[Segmentation polygon data]
+---+
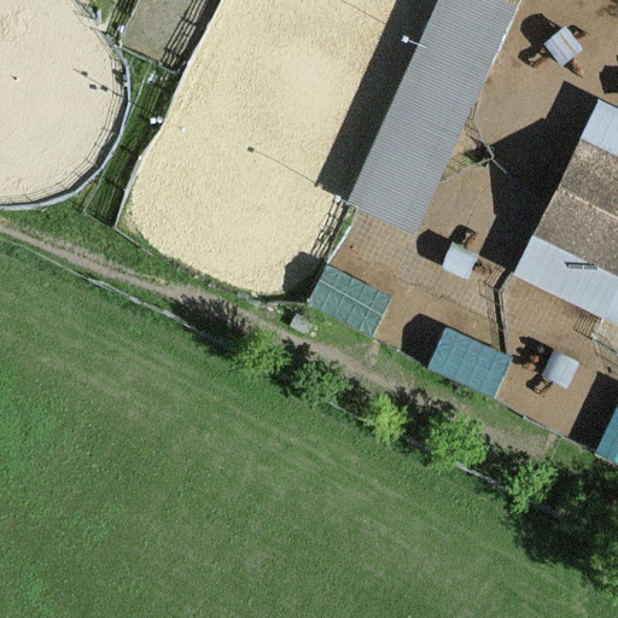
[(518,7),(500,0),(438,0),(347,207),(415,238),(518,7)]
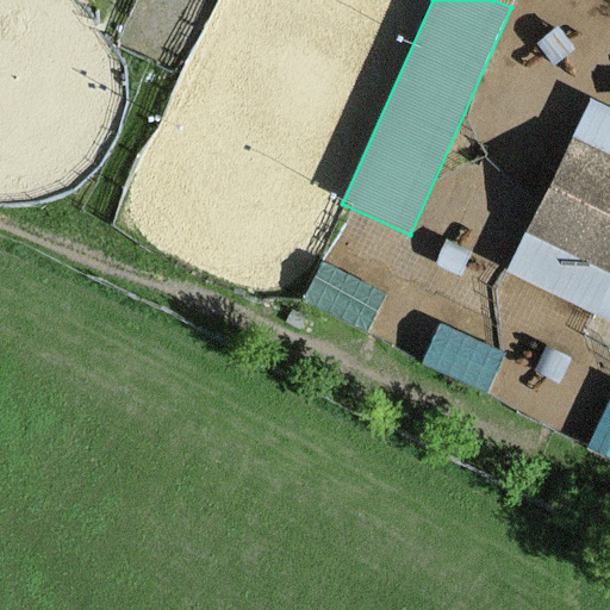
[(565,86),(566,56),(537,55),(536,85),(565,86)]
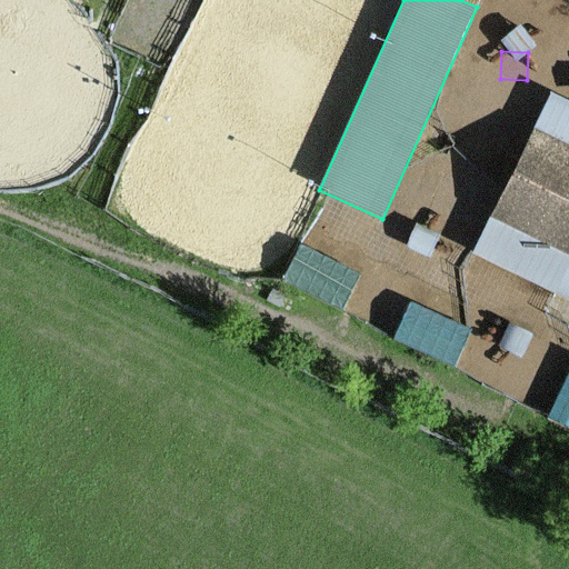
[(568,102),(552,95),(473,255),(568,300),(568,102)]
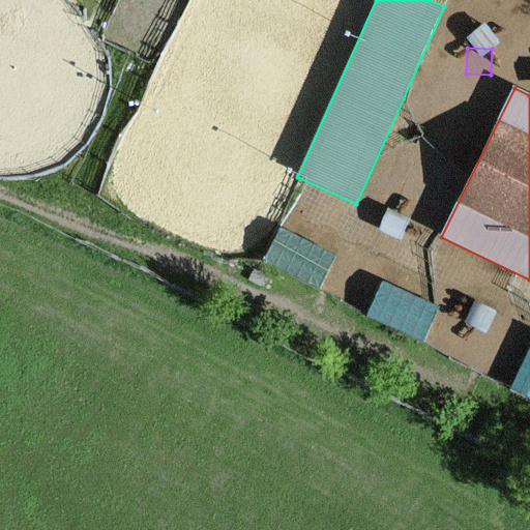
[(412,219),(389,209),(379,231),(402,242),(412,219)]
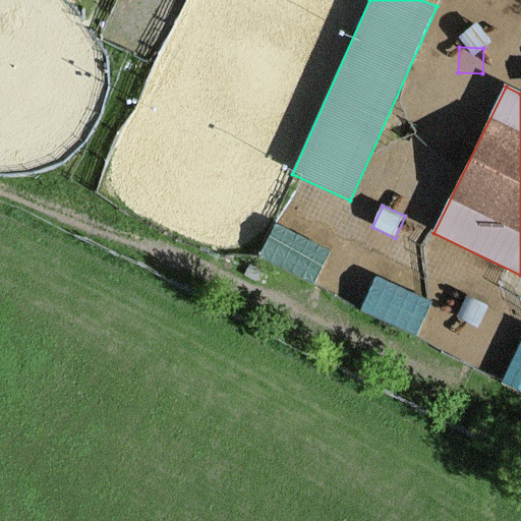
[(331,253),(277,226),(259,258),(313,287),(331,253)]
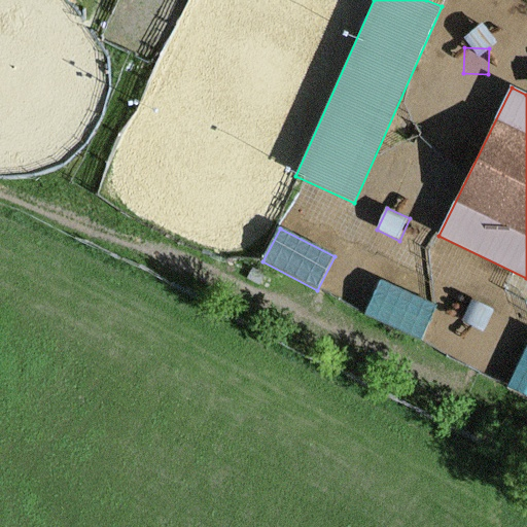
[(398,289),(381,281),(364,315),(420,342),(436,307),(398,289)]
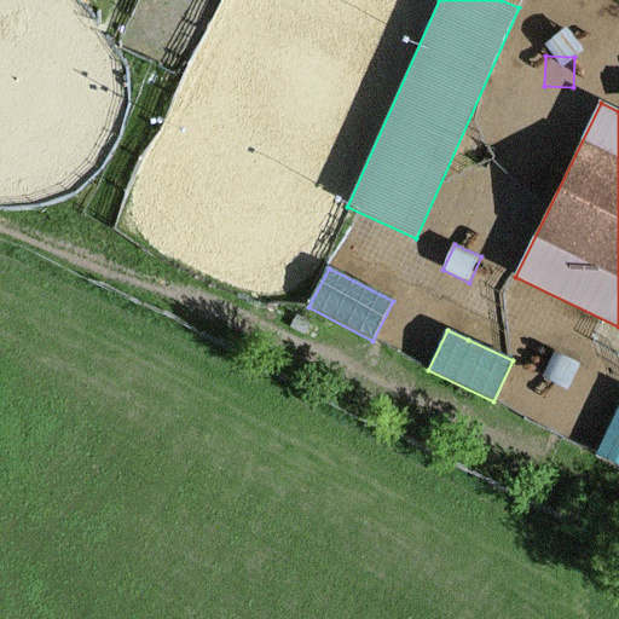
[(571,354),(544,342),(531,368),(557,381),(571,354)]
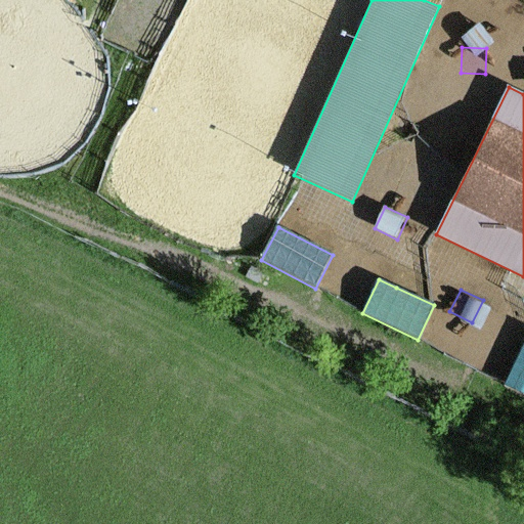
[(523,394),(523,344),(505,385),(523,394)]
+---+
[Task item] Every entry must be transcribed exactly. Pictures do not belong in the copy.

[Completed exercise]
[(518,7),(500,0),(438,0),(347,207),(415,238),(518,7)]
[(565,86),(566,56),(537,55),(536,85),(565,86)]
[(568,102),(552,95),(473,255),(568,300),(568,102)]
[(412,219),(389,209),(379,231),(402,242),(412,219)]
[(331,253),(277,226),(259,258),(313,287),(331,253)]
[(398,289),(381,281),(364,315),(420,342),(436,307),(398,289)]
[(571,354),(544,342),(531,368),(557,381),(571,354)]
[(523,394),(523,344),(505,385),(523,394)]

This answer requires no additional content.